═════ EXTRACTED DATA

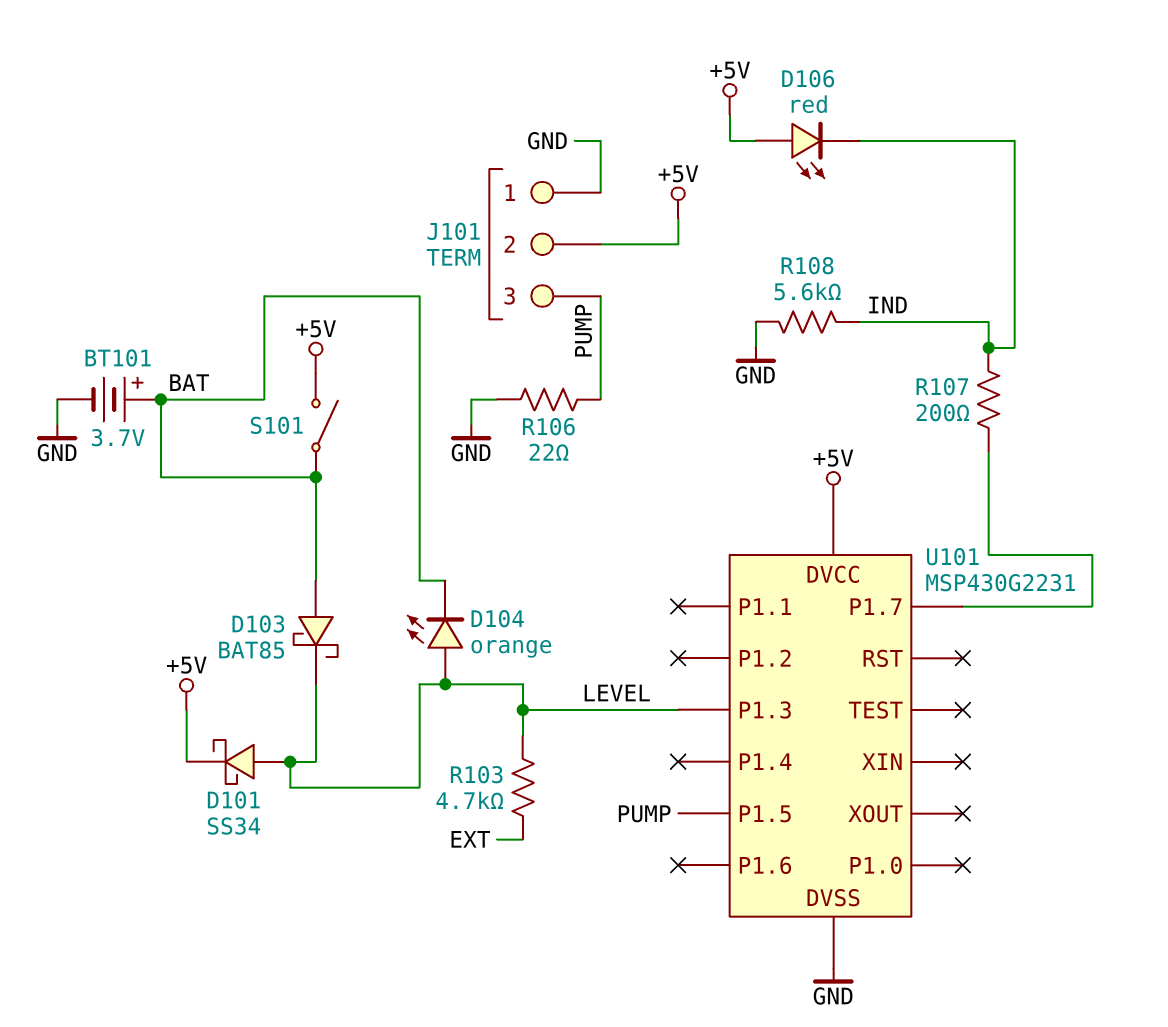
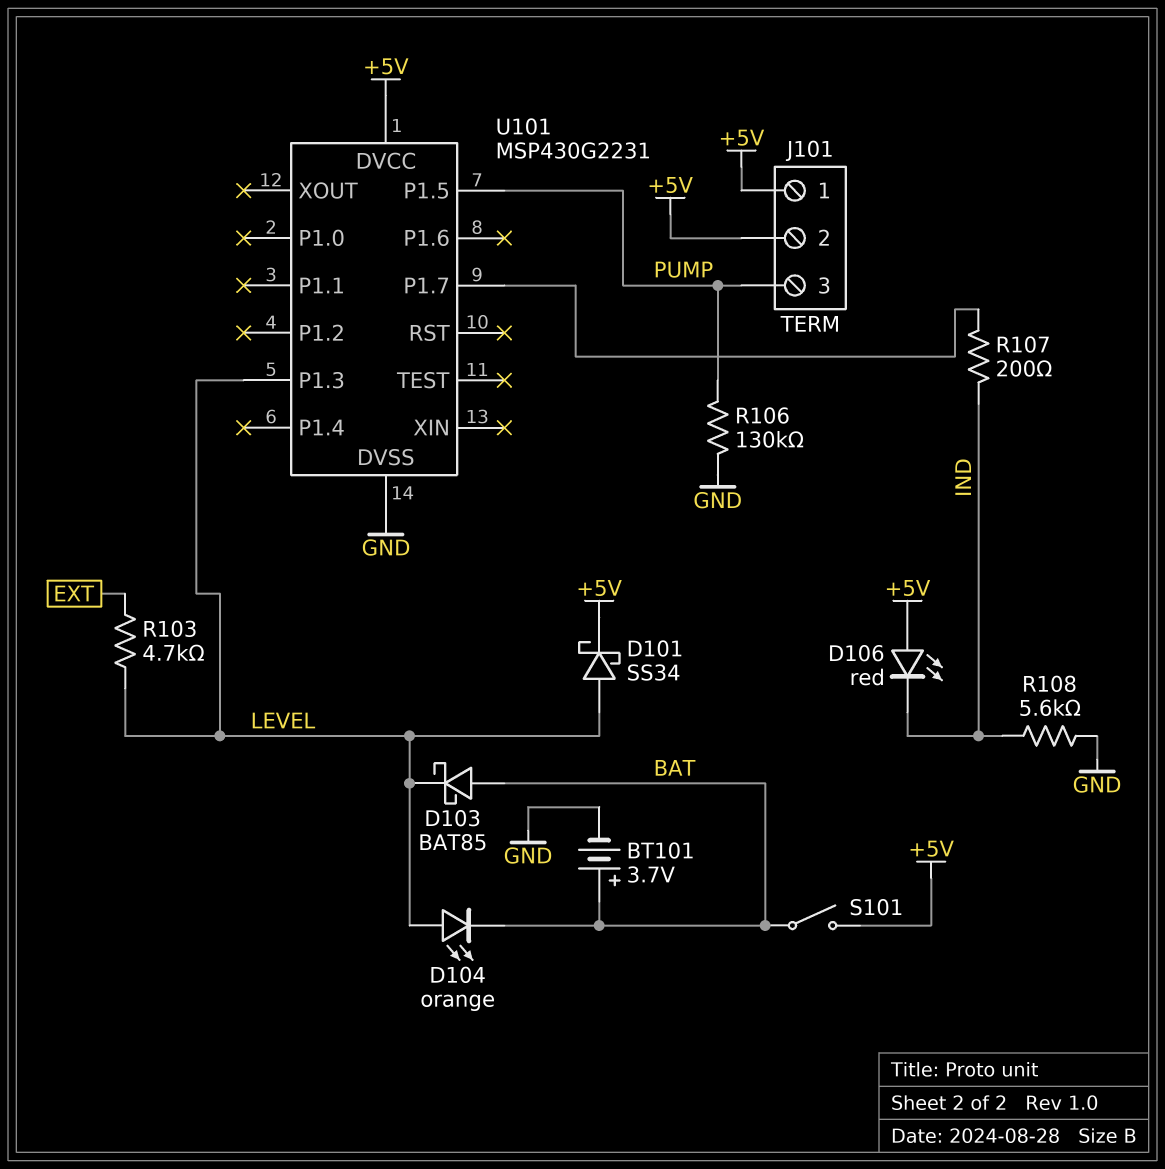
J101 pin 1: GND -> +5V
R106: 22 (GND, PUMP) -> 130k (GND, PUMP)

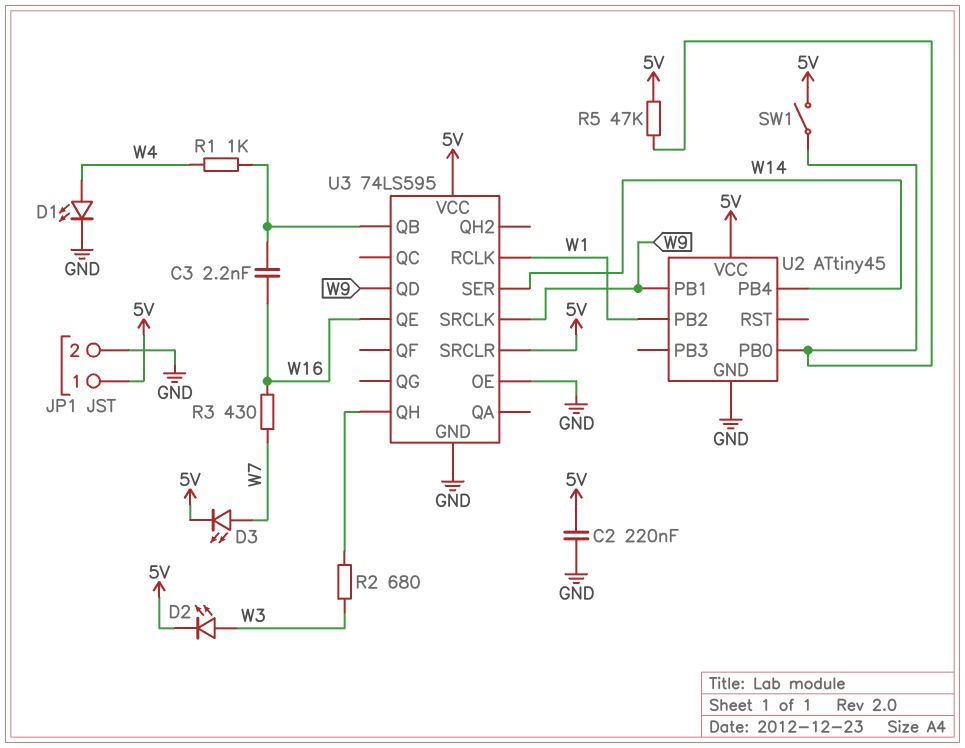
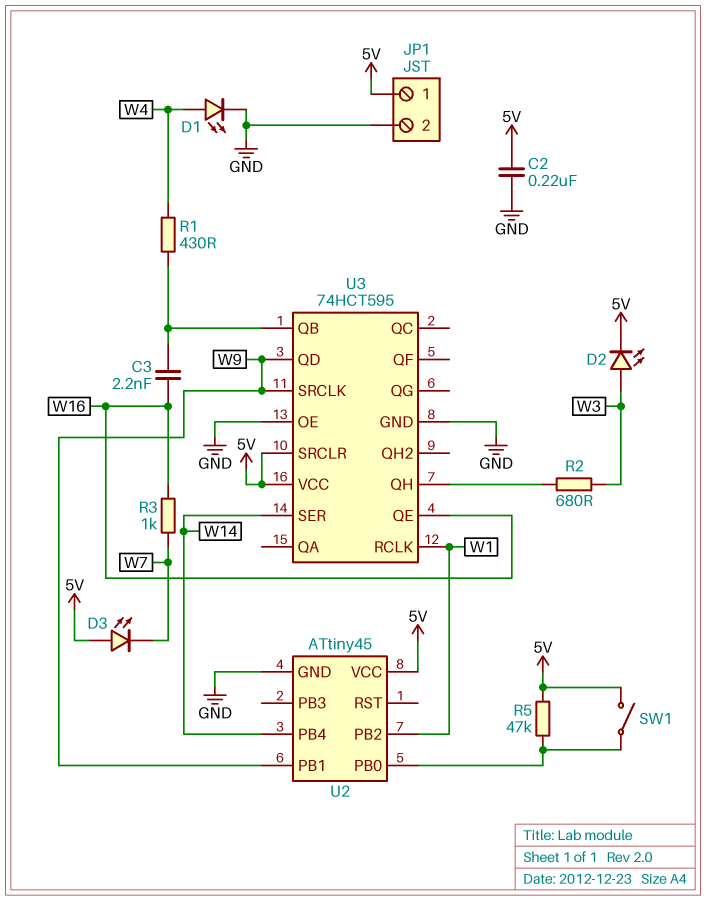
D3: LED (A W7, K 5V) -> LED (A 5V, K W7)
R1: 1k (U3/QB, W4) -> 430 (U3/QB, W4)
R3: 430 (W7, W16) -> 1k (W7, W16)
U3: 74LS595 -> 74HCT595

══════════

* [PROBLEM STATEMENT]: The answer must be an exact copy of the entries, with the pictures omitted.

* [ANSWER TO THIS TASK]:
J101 pin 1: GND -> +5V
R106: 22 (GND, PUMP) -> 130k (GND, PUMP)

D3: LED (A W7, K 5V) -> LED (A 5V, K W7)
R1: 1k (U3/QB, W4) -> 430 (U3/QB, W4)
R3: 430 (W7, W16) -> 1k (W7, W16)
U3: 74LS595 -> 74HCT595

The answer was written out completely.